◆ Data shown
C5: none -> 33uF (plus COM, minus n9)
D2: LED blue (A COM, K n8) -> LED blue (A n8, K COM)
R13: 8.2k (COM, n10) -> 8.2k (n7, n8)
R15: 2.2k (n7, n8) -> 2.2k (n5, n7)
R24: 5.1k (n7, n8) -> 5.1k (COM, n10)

◆ Aim of the exercise
Reproduce every record above, word for word.

◆ Finished exercise
C5: none -> 33uF (plus COM, minus n9)
D2: LED blue (A COM, K n8) -> LED blue (A n8, K COM)
R13: 8.2k (COM, n10) -> 8.2k (n7, n8)
R15: 2.2k (n7, n8) -> 2.2k (n5, n7)
R24: 5.1k (n7, n8) -> 5.1k (COM, n10)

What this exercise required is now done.